Go to the line holding "Locate all objects" in the data below and repeat it exactly, then each line after it up to and including the one holding "Objects present in". Omit pictures.

[ENTRIES SHOWN Boundary: Start]

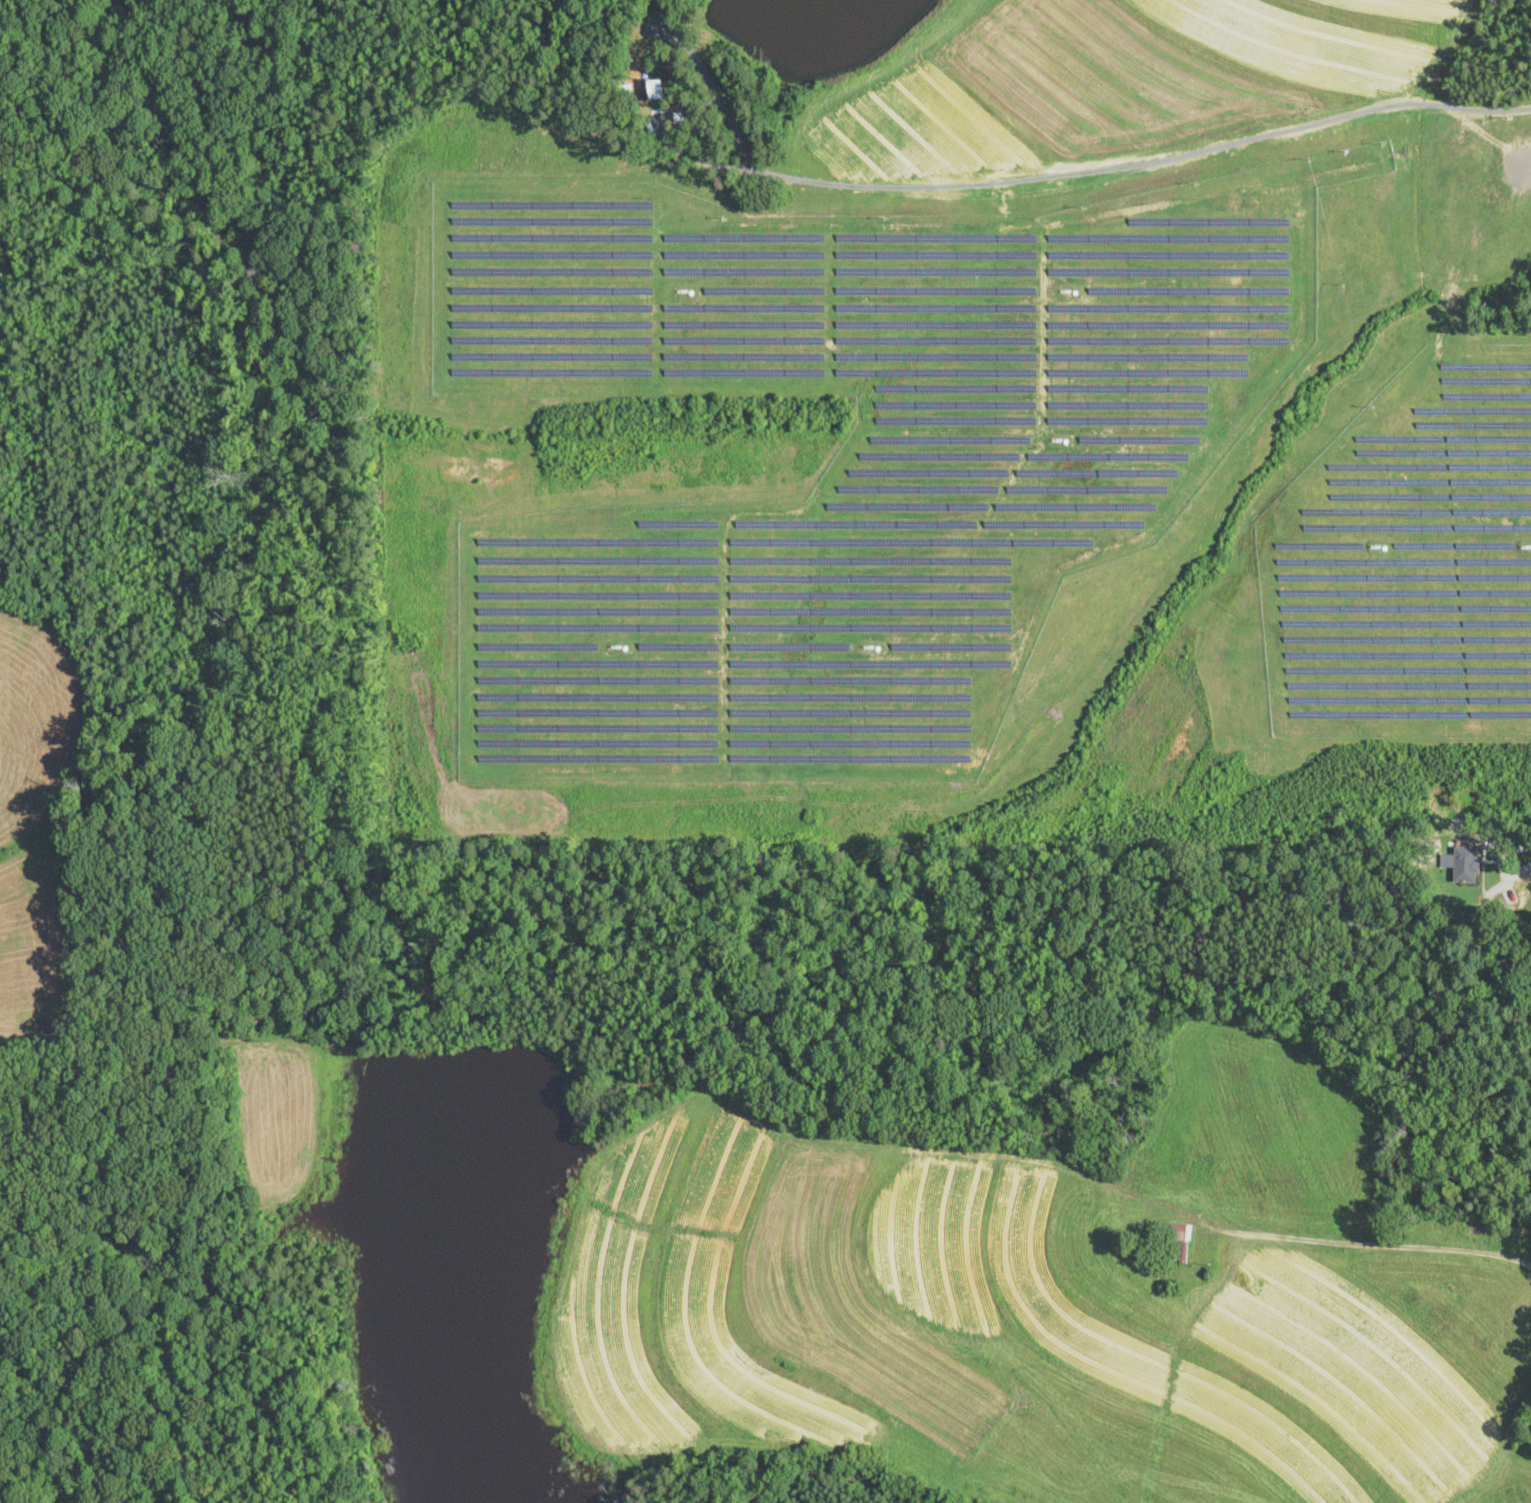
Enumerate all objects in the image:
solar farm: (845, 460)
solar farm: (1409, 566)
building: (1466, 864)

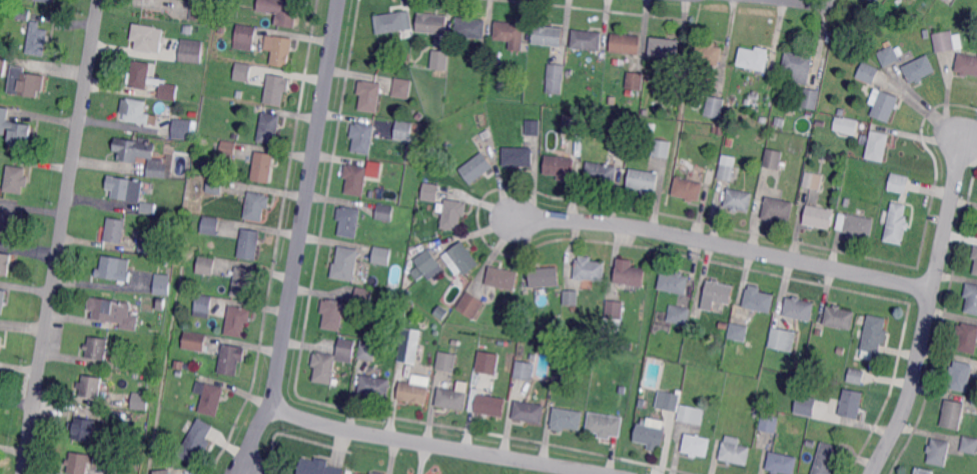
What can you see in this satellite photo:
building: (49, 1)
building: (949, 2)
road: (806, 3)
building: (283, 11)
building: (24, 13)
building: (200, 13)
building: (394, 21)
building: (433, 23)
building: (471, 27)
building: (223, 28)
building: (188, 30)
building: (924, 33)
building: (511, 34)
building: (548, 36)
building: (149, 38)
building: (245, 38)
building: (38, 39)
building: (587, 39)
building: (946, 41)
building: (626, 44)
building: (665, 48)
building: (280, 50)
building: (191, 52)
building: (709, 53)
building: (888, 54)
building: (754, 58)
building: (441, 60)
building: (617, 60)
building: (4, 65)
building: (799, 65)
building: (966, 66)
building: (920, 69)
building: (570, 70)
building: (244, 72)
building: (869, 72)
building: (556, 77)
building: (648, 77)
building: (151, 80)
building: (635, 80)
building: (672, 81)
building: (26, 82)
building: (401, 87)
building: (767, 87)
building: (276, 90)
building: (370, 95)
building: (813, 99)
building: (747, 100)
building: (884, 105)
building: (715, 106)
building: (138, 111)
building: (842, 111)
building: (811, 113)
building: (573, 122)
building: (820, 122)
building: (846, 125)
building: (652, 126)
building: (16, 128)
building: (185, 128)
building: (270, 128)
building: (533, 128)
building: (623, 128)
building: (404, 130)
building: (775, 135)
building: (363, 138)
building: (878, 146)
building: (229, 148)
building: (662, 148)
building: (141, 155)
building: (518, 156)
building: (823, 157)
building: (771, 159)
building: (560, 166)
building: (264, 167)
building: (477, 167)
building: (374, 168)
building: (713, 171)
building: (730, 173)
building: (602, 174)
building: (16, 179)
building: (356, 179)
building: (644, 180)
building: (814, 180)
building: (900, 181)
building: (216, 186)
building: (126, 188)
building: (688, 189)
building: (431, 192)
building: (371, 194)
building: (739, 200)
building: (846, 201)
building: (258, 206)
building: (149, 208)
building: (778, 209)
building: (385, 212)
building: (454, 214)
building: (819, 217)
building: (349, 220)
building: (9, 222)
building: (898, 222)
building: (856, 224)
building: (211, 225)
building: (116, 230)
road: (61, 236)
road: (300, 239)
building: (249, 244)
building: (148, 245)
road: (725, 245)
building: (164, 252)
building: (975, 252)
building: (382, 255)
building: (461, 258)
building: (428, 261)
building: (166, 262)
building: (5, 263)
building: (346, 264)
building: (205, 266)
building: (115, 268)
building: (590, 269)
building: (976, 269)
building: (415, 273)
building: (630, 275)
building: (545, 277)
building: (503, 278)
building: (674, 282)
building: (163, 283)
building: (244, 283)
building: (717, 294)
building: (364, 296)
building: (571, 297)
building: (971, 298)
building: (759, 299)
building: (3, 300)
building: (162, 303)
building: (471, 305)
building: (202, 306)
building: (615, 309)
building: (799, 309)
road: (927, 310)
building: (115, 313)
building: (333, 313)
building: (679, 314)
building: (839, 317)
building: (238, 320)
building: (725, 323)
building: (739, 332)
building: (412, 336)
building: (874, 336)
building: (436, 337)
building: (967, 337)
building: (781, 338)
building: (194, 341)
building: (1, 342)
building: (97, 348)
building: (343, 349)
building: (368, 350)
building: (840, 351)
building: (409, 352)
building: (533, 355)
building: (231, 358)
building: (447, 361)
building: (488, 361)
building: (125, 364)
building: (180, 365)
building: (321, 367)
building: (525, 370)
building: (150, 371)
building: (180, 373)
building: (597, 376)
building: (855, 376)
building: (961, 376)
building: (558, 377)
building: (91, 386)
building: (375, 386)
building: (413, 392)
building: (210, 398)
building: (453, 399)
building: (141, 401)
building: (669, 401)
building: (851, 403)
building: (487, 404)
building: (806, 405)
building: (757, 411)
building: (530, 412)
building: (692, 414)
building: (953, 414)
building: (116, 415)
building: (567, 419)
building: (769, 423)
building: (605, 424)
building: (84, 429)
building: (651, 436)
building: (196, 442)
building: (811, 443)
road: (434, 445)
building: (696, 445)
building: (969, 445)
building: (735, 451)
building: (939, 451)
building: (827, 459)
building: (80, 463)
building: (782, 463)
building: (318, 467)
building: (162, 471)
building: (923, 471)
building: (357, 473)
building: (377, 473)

[ENTRIES SHOWN Boundary: End]
[ENTRIES SHOWN Boundary: Start]

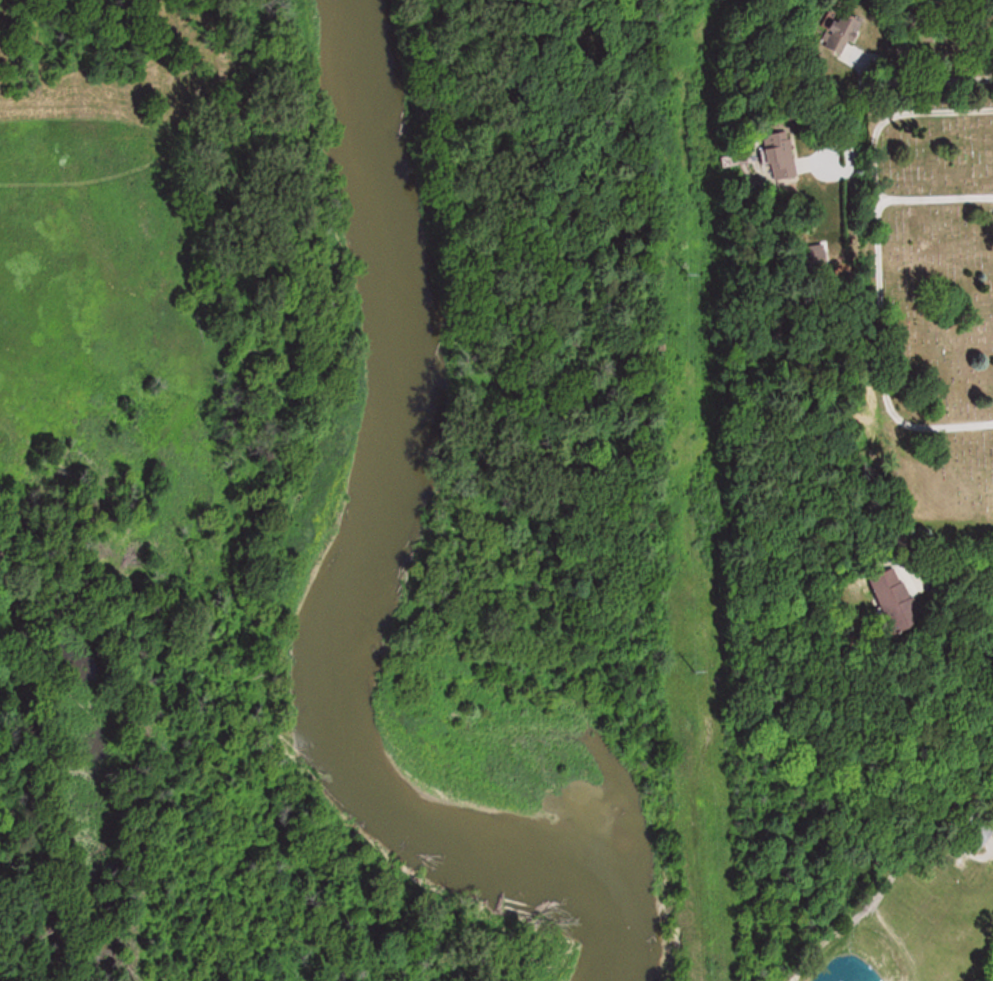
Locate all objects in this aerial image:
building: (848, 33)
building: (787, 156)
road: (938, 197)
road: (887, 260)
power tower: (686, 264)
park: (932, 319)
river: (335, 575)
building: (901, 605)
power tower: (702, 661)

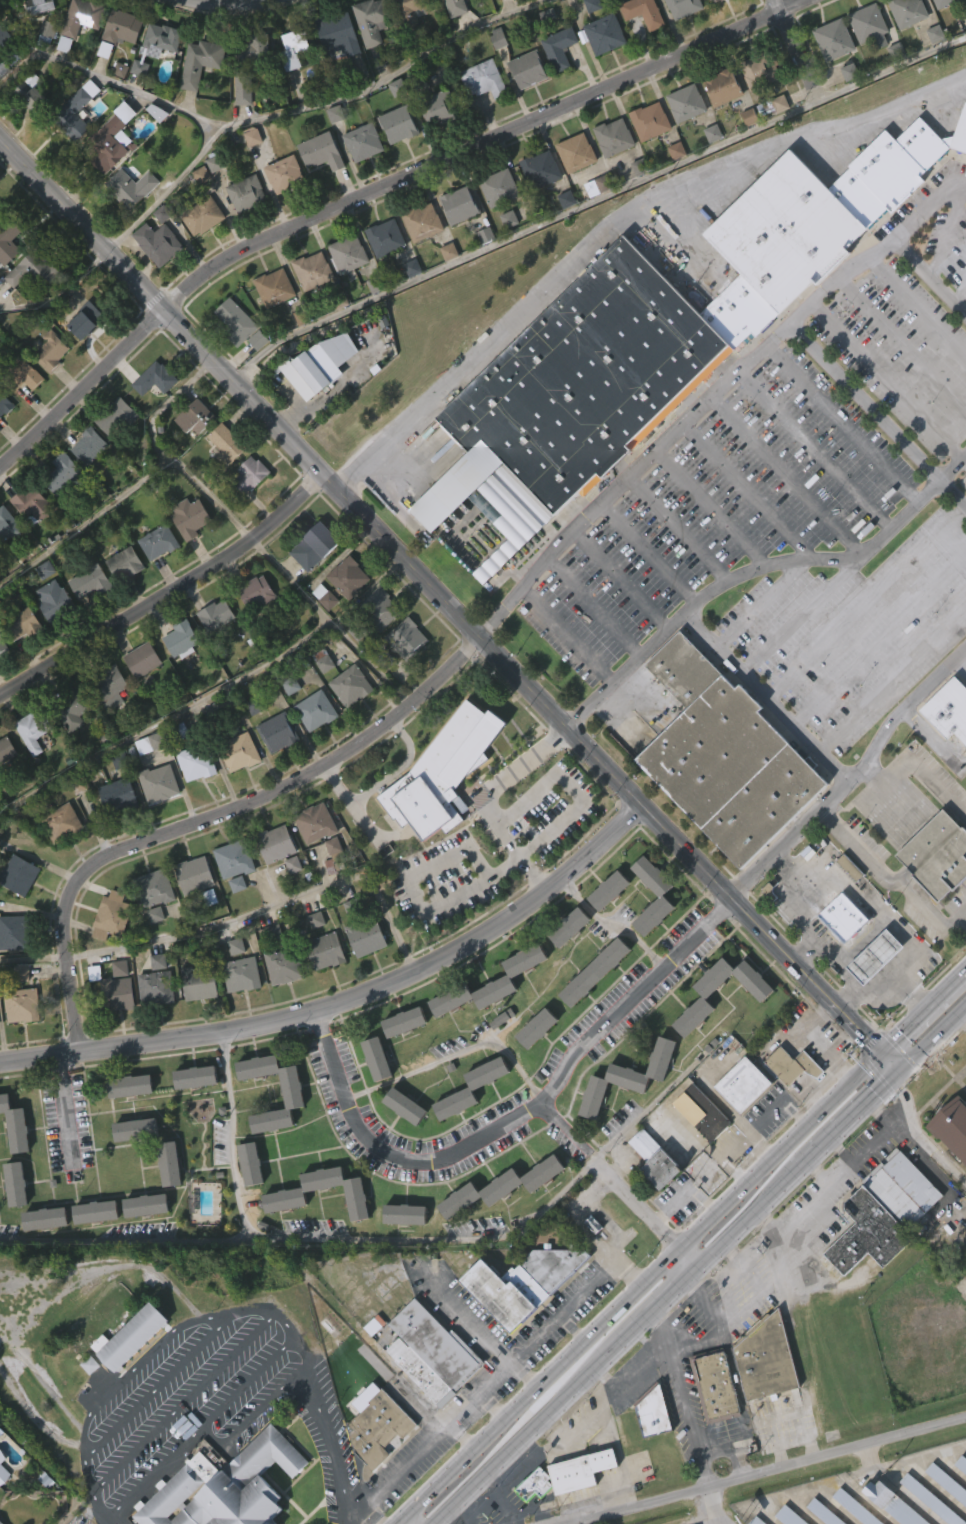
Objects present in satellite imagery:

[ENTRIES SHOWN Boundary: End]

EXERCISE SOLUTION:
Locate all objects in this aerial image:
building: (848, 33)
building: (787, 156)
road: (938, 197)
road: (887, 260)
power tower: (686, 264)
park: (932, 319)
river: (335, 575)
building: (901, 605)
power tower: (702, 661)

Objects present in satellite imagery:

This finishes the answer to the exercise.